[ENTRIES SUPPLIED]

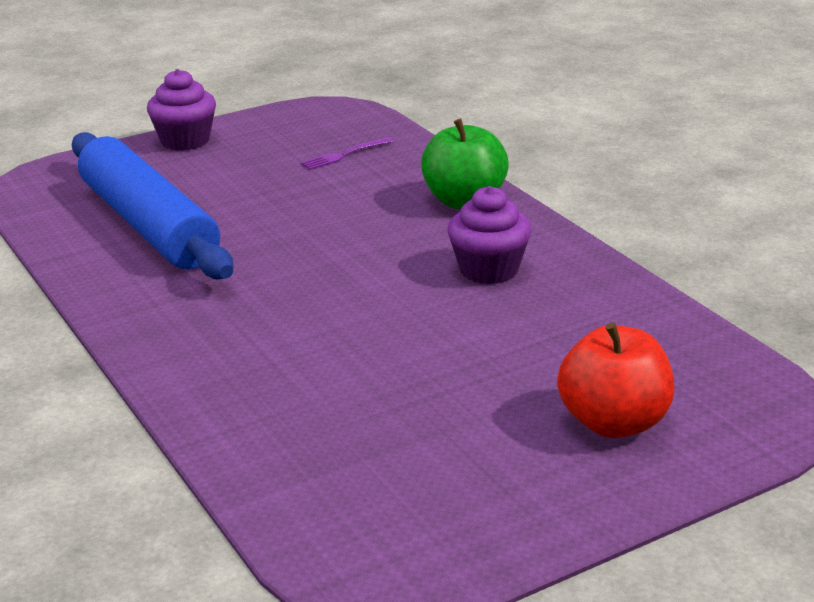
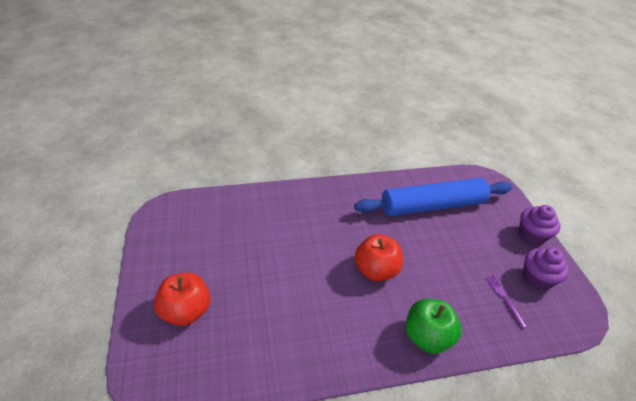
camera: 105 degrees right, 15 degrees up
(362, 256) = (376, 270): none -> red apple
(489, 270) = (341, 317): purple cupcake -> purple cupcake (537, 278)

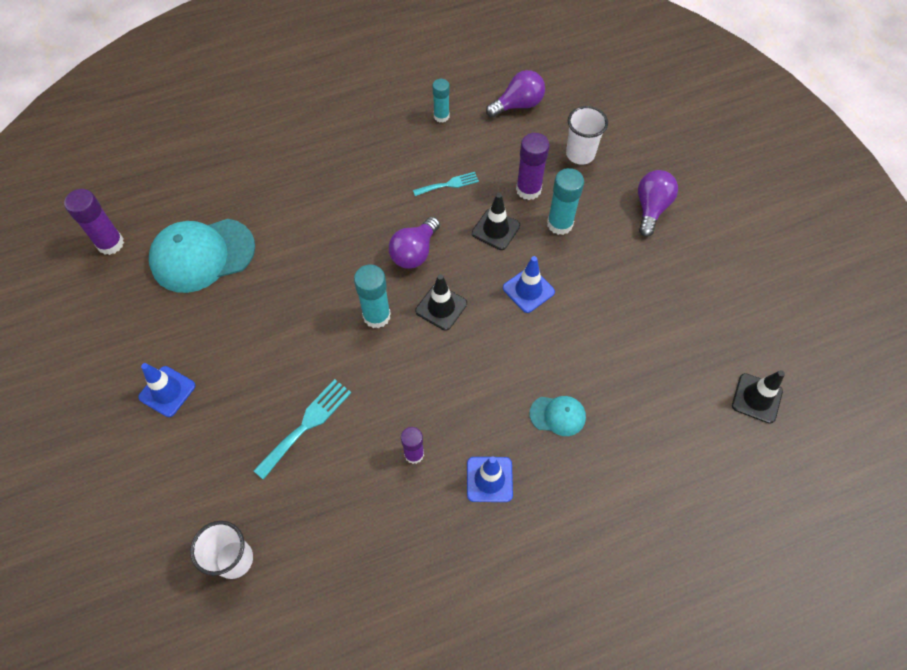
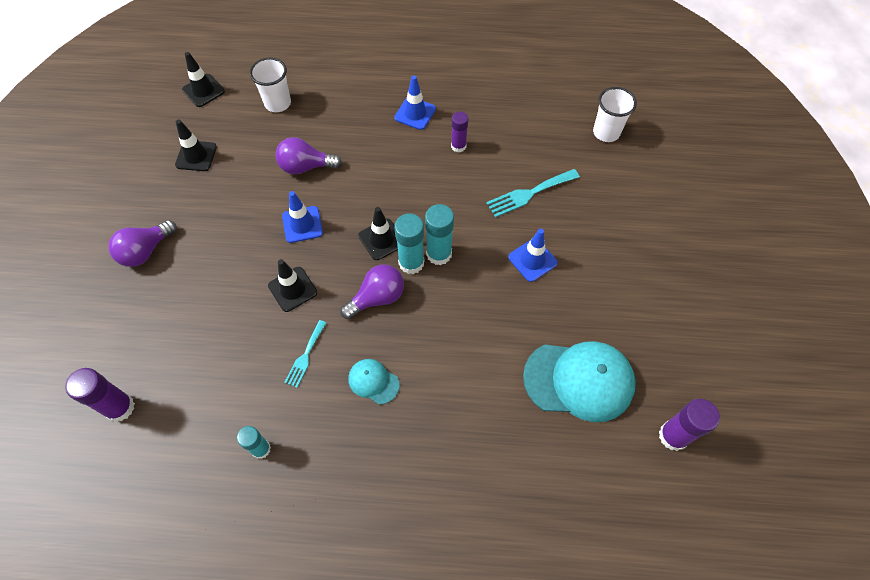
camera: 155 degrees left, 0 degrees up
(167, 391) = (635, 261): blue traffic cone -> blue traffic cone (532, 260)
(449, 184) = (305, 356): turquoise fork -> turquoise fork turned 75 degrees counterclockwise
(518, 105) = (171, 425): purple light bulb -> purple light bulb (305, 166)
(528, 189) = (235, 317): purple glue stick -> purple glue stick (120, 407)
(558, 415) = (344, 131): turquoise cap -> turquoise cap (373, 381)
(560, 224) = (234, 270): turquoise glue stick -> turquoise glue stick (411, 262)
(580, 154) = (159, 334): white cup -> white cup (278, 103)
(690, 315) = (196, 156): none -> black traffic cone

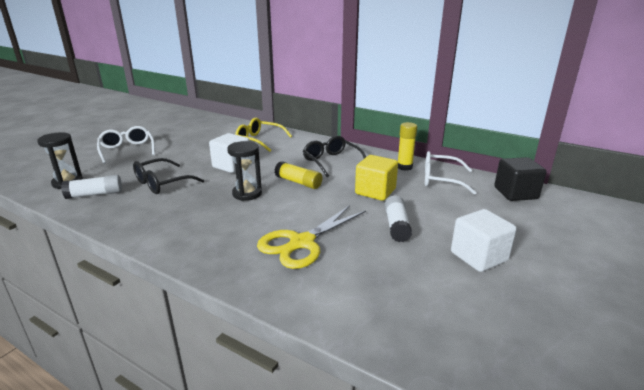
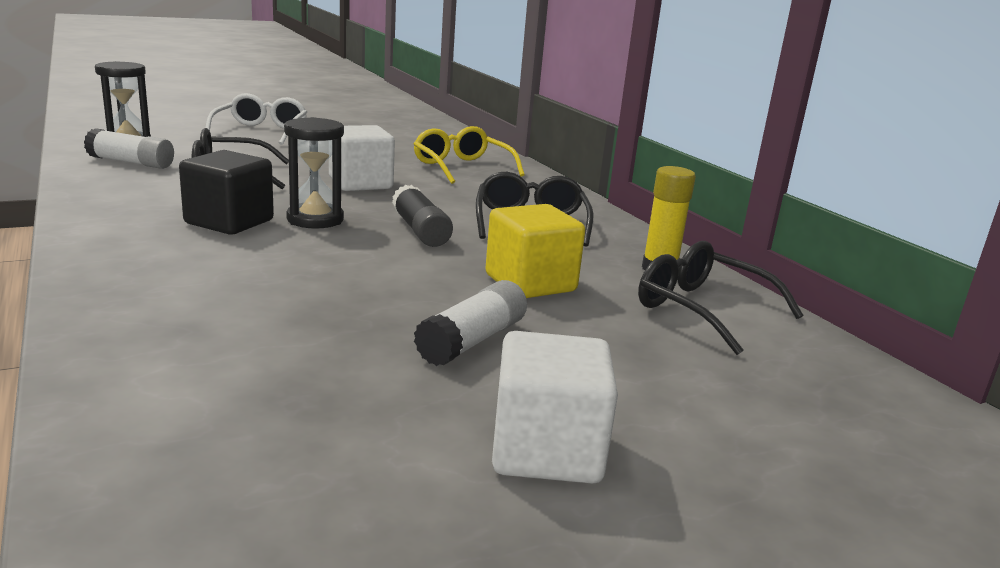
camera: 30 degrees right, 5 degrees down
(298, 182) = (420, 231): yellow glue stick -> black glue stick
(302, 243) = (269, 302): yellow scissors -> none
(440, 180) = (701, 309): white glasses -> black glasses
(515, 193) = (851, 388): black cube -> black cube (229, 222)

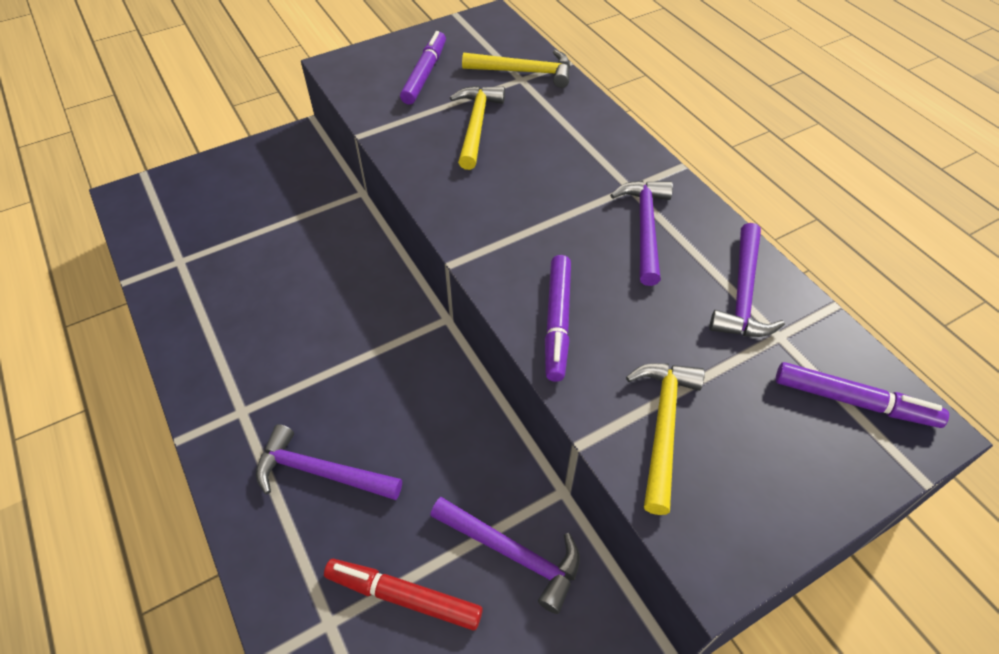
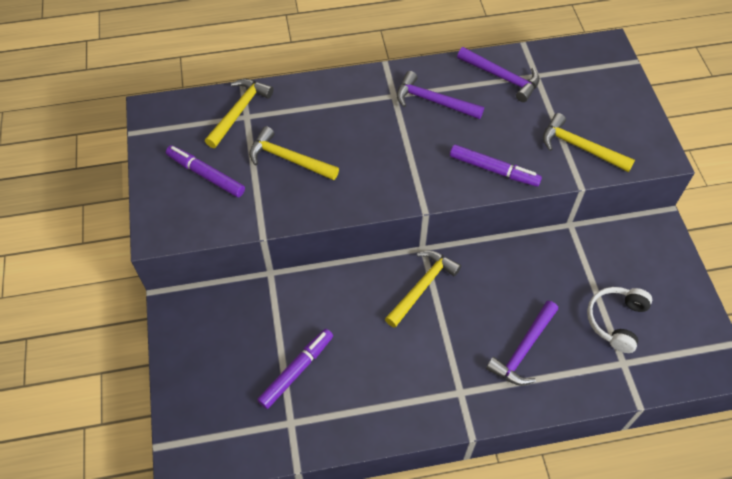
camera: 70 degrees left, 5 degrees up
(387, 333) = (422, 286): none -> yellow hammer
(403, 597) = (616, 321): red marker -> white headphones
(513, 553) = (602, 260): purple hammer -> none
(854, 401) = (586, 65): purple marker -> purple marker (296, 370)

[/ENTRIES SUPPLIED]

Nothing in the entries above should change when they are printed again, except that the pictures are dropped.

camera: 105 degrees right, 15 degrees up
(362, 256) = (376, 270): none -> red apple
(489, 270) = (341, 317): purple cupcake -> purple cupcake (537, 278)

camera: 155 degrees left, 0 degrees up
(167, 391) = (635, 261): blue traffic cone -> blue traffic cone (532, 260)
(449, 184) = (305, 356): turquoise fork -> turquoise fork turned 75 degrees counterclockwise
(518, 105) = (171, 425): purple light bulb -> purple light bulb (305, 166)
(528, 189) = (235, 317): purple glue stick -> purple glue stick (120, 407)
(558, 415) = (344, 131): turquoise cap -> turquoise cap (373, 381)
(560, 224) = (234, 270): turquoise glue stick -> turquoise glue stick (411, 262)
(580, 154) = (159, 334): white cup -> white cup (278, 103)
(690, 315) = (196, 156): none -> black traffic cone

camera: 30 degrees right, 5 degrees down
(298, 182) = (420, 231): yellow glue stick -> black glue stick
(302, 243) = (269, 302): yellow scissors -> none
(440, 180) = (701, 309): white glasses -> black glasses
(515, 193) = (851, 388): black cube -> black cube (229, 222)

camera: 70 degrees left, 5 degrees up
(387, 333) = (422, 286): none -> yellow hammer
(403, 597) = (616, 321): red marker -> white headphones
(513, 553) = (602, 260): purple hammer -> none
(854, 401) = (586, 65): purple marker -> purple marker (296, 370)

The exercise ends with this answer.